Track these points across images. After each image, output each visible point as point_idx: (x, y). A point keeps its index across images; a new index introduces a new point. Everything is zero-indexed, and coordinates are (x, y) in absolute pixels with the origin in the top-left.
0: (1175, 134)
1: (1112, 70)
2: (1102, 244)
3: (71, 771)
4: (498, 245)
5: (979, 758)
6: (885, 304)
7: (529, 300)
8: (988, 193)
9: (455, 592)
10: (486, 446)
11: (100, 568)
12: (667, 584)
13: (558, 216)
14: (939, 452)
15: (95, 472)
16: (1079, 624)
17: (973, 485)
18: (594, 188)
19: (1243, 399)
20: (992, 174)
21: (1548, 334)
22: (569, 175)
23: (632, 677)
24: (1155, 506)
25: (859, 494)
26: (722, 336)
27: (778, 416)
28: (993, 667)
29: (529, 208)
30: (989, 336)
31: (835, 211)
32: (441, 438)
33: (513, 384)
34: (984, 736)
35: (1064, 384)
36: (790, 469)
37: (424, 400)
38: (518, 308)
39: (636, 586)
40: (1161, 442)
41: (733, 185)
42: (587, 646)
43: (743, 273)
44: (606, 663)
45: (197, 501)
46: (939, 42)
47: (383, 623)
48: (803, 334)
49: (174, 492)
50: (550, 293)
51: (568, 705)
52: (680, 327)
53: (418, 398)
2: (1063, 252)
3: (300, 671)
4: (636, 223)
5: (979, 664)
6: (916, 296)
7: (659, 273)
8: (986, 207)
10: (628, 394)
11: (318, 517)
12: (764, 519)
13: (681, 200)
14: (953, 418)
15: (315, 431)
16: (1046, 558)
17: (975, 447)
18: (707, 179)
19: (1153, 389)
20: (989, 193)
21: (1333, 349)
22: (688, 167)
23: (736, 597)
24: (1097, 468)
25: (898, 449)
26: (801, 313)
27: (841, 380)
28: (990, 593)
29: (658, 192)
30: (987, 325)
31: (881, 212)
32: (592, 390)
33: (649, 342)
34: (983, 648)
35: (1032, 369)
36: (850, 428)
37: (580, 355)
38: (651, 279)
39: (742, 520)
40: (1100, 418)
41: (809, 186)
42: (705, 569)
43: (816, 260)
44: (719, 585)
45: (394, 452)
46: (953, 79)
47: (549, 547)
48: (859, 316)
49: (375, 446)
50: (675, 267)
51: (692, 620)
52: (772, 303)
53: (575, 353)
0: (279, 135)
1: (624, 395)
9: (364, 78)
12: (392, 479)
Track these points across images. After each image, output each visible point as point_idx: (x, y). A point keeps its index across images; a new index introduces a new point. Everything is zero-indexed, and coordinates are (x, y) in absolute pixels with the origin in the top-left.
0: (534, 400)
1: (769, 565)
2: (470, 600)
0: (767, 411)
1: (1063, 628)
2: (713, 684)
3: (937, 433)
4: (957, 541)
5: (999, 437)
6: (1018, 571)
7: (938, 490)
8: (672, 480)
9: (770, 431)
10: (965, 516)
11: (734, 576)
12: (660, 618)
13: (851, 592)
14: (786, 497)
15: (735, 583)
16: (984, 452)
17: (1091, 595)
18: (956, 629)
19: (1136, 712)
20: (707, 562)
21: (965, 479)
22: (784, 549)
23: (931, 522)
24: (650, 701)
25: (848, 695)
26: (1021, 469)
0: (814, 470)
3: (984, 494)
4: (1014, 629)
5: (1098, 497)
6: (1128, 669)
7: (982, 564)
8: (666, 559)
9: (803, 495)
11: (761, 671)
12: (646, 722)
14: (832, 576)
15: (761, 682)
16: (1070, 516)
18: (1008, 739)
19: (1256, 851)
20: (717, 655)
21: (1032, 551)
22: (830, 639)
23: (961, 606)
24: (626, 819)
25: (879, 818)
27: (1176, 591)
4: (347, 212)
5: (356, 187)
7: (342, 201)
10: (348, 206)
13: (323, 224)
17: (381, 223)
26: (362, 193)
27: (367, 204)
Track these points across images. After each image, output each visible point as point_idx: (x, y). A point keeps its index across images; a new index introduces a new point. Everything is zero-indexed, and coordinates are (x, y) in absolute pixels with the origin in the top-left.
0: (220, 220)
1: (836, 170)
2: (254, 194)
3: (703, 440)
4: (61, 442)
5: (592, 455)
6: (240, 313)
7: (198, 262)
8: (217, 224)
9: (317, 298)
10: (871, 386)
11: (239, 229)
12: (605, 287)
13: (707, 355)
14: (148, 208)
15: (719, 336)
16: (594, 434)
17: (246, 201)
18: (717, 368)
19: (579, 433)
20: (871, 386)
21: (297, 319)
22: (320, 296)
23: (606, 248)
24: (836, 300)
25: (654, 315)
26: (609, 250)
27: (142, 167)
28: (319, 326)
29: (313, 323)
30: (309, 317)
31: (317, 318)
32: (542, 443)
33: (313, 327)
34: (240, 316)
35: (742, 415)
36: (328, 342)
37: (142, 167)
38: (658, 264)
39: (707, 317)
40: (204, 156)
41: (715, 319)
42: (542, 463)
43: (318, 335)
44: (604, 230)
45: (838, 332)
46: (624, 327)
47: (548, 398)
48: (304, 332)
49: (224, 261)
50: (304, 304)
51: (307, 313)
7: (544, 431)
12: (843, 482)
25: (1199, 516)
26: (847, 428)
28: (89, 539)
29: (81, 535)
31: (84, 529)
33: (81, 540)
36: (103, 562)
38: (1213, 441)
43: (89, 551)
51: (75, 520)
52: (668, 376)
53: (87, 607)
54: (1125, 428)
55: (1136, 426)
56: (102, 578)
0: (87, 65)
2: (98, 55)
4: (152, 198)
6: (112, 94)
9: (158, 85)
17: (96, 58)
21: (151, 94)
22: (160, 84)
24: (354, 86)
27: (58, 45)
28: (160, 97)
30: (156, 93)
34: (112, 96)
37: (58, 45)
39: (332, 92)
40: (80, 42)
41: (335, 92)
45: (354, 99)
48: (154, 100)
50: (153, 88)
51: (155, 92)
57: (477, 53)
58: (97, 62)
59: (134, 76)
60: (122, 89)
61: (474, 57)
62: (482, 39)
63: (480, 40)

= = = =

## PROBLEM
Turn every line of the records above into a numbered list, one line per item, and leave out any blank lines.

## FULL ANSWER
1. Track these points across images. After each image, output each visible point as point_idx: (x, y). A point keeps its index across images; a new index introduces a new point. Everything is zero-indexed, and coordinates are (x, y) in absolute pixels with the origin in the top-left.
2. 0: (1175, 134)
3. 1: (1112, 70)
4. 2: (1102, 244)
5. 3: (71, 771)
6. 4: (498, 245)
7. 5: (979, 758)
8. 6: (885, 304)
9. 7: (529, 300)
10. 8: (988, 193)
11. 9: (455, 592)
12. 10: (486, 446)
13. 11: (100, 568)
14. 12: (667, 584)
15. 13: (558, 216)
16. 14: (939, 452)
17. 15: (95, 472)
18. 16: (1079, 624)
19. 17: (973, 485)
20. 18: (594, 188)
21. 19: (1243, 399)
22. 20: (992, 174)
23. 21: (1548, 334)
24. 22: (569, 175)
25. 23: (632, 677)
26. 24: (1155, 506)
27. 25: (859, 494)
28. 26: (722, 336)
29. 27: (778, 416)
30. 28: (993, 667)
31. 29: (529, 208)
32. 30: (989, 336)
33. 31: (835, 211)
34. 32: (441, 438)
35. 33: (513, 384)
36. 34: (984, 736)
37. 35: (1064, 384)
38. 36: (790, 469)
39. 37: (424, 400)
40. 38: (518, 308)
41. 39: (636, 586)
42. 40: (1161, 442)
43. 41: (733, 185)
44. 42: (587, 646)
45. 43: (743, 273)
46. 44: (606, 663)
47. 45: (197, 501)
48. 46: (939, 42)
49. 47: (383, 623)
50. 48: (803, 334)
51. 49: (174, 492)
52. 50: (550, 293)
53. 51: (568, 705)
54. 52: (680, 327)
55. 53: (418, 398)
56. 2: (1063, 252)
57. 3: (300, 671)
58. 4: (636, 223)
59. 5: (979, 664)
60. 6: (916, 296)
61. 7: (659, 273)
62. 8: (986, 207)
63. 10: (628, 394)
64. 11: (318, 517)
65. 12: (764, 519)
66. 13: (681, 200)
67. 14: (953, 418)
68. 15: (315, 431)
69. 16: (1046, 558)
70. 17: (975, 447)
71. 18: (707, 179)
72. 19: (1153, 389)
73. 20: (989, 193)
74. 21: (1333, 349)
75. 22: (688, 167)
76. 23: (736, 597)
77. 24: (1097, 468)
78. 25: (898, 449)
79. 26: (801, 313)
80. 27: (841, 380)
81. 28: (990, 593)
82. 29: (658, 192)
83. 30: (987, 325)
84. 31: (881, 212)
85. 32: (592, 390)
86. 33: (649, 342)
87. 34: (983, 648)
88. 35: (1032, 369)
89. 36: (850, 428)
90. 37: (580, 355)
91. 38: (651, 279)
92. 39: (742, 520)
93. 40: (1100, 418)
94. 41: (809, 186)
95. 42: (705, 569)
96. 43: (816, 260)
97. 44: (719, 585)
98. 45: (394, 452)
99. 46: (953, 79)
100. 47: (549, 547)
101. 48: (859, 316)
102. 49: (375, 446)
103. 50: (675, 267)
104. 51: (692, 620)
105. 52: (772, 303)
106. 53: (575, 353)
107. 0: (279, 135)
108. 1: (624, 395)
109. 9: (364, 78)
110. 12: (392, 479)
111. Track these points across images. After each image, output each visible point as point_idx: (x, y). A point keeps its index across images; a new index introduces a new point. Everything is zero-indexed, and coordinates are (x, y) in absolute pixels with the origin in the top-left.
112. 0: (534, 400)
113. 1: (769, 565)
114. 2: (470, 600)
115. 0: (767, 411)
116. 1: (1063, 628)
117. 2: (713, 684)
118. 3: (937, 433)
119. 4: (957, 541)
120. 5: (999, 437)
121. 6: (1018, 571)
122. 7: (938, 490)
123. 8: (672, 480)
124. 9: (770, 431)
125. 10: (965, 516)
126. 11: (734, 576)
127. 12: (660, 618)
128. 13: (851, 592)
129. 14: (786, 497)
130. 15: (735, 583)
131. 16: (984, 452)
132. 17: (1091, 595)
133. 18: (956, 629)
134. 19: (1136, 712)
135. 20: (707, 562)
136. 21: (965, 479)
137. 22: (784, 549)
138. 23: (931, 522)
139. 24: (650, 701)
140. 25: (848, 695)
141. 26: (1021, 469)
142. 0: (814, 470)
143. 3: (984, 494)
144. 4: (1014, 629)
145. 5: (1098, 497)
146. 6: (1128, 669)
147. 7: (982, 564)
148. 8: (666, 559)
149. 9: (803, 495)
150. 11: (761, 671)
151. 12: (646, 722)
152. 14: (832, 576)
153. 15: (761, 682)
154. 16: (1070, 516)
155. 18: (1008, 739)
156. 19: (1256, 851)
157. 20: (717, 655)
158. 21: (1032, 551)
159. 22: (830, 639)
160. 23: (961, 606)
161. 24: (626, 819)
162. 25: (879, 818)
163. 27: (1176, 591)
164. 4: (347, 212)
165. 5: (356, 187)
166. 7: (342, 201)
167. 10: (348, 206)
168. 13: (323, 224)
169. 17: (381, 223)
170. 26: (362, 193)
171. 27: (367, 204)
172. Track these points across images. After each image, output each visible point as point_idx: (x, y). A point keeps its index across images; a new index introduces a new point. Everything is zero-indexed, and coordinates are (x, y) in absolute pixels with the origin in the top-left.
173. 0: (220, 220)
174. 1: (836, 170)
175. 2: (254, 194)
176. 3: (703, 440)
177. 4: (61, 442)
178. 5: (592, 455)
179. 6: (240, 313)
180. 7: (198, 262)
181. 8: (217, 224)
182. 9: (317, 298)
183. 10: (871, 386)
184. 11: (239, 229)
185. 12: (605, 287)
186. 13: (707, 355)
187. 14: (148, 208)
188. 15: (719, 336)
189. 16: (594, 434)
190. 17: (246, 201)
191. 18: (717, 368)
192. 19: (579, 433)
193. 20: (871, 386)
194. 21: (297, 319)
195. 22: (320, 296)
196. 23: (606, 248)
197. 24: (836, 300)
198. 25: (654, 315)
199. 26: (609, 250)
200. 27: (142, 167)
201. 28: (319, 326)
202. 29: (313, 323)
203. 30: (309, 317)
204. 31: (317, 318)
205. 32: (542, 443)
206. 33: (313, 327)
207. 34: (240, 316)
208. 35: (742, 415)
209. 36: (328, 342)
210. 37: (142, 167)
211. 38: (658, 264)
212. 39: (707, 317)
213. 40: (204, 156)
214. 41: (715, 319)
215. 42: (542, 463)
216. 43: (318, 335)
217. 44: (604, 230)
218. 45: (838, 332)
219. 46: (624, 327)
220. 47: (548, 398)
221. 48: (304, 332)
222. 49: (224, 261)
223. 50: (304, 304)
224. 51: (307, 313)
225. 7: (544, 431)
226. 12: (843, 482)
227. 25: (1199, 516)
228. 26: (847, 428)
229. 28: (89, 539)
230. 29: (81, 535)
231. 31: (84, 529)
232. 33: (81, 540)
233. 36: (103, 562)
234. 38: (1213, 441)
235. 43: (89, 551)
236. 51: (75, 520)
237. 52: (668, 376)
238. 53: (87, 607)
239. 54: (1125, 428)
240. 55: (1136, 426)
241. 56: (102, 578)
242. 0: (87, 65)
243. 2: (98, 55)
244. 4: (152, 198)
245. 6: (112, 94)
246. 9: (158, 85)
247. 17: (96, 58)
248. 21: (151, 94)
249. 22: (160, 84)
250. 24: (354, 86)
251. 27: (58, 45)
252. 28: (160, 97)
253. 30: (156, 93)
254. 34: (112, 96)
255. 37: (58, 45)
256. 39: (332, 92)
257. 40: (80, 42)
258. 41: (335, 92)
259. 45: (354, 99)
260. 48: (154, 100)
261. 50: (153, 88)
262. 51: (155, 92)
263. 57: (477, 53)
264. 58: (97, 62)
265. 59: (134, 76)
266. 60: (122, 89)
267. 61: (474, 57)
268. 62: (482, 39)
269. 63: (480, 40)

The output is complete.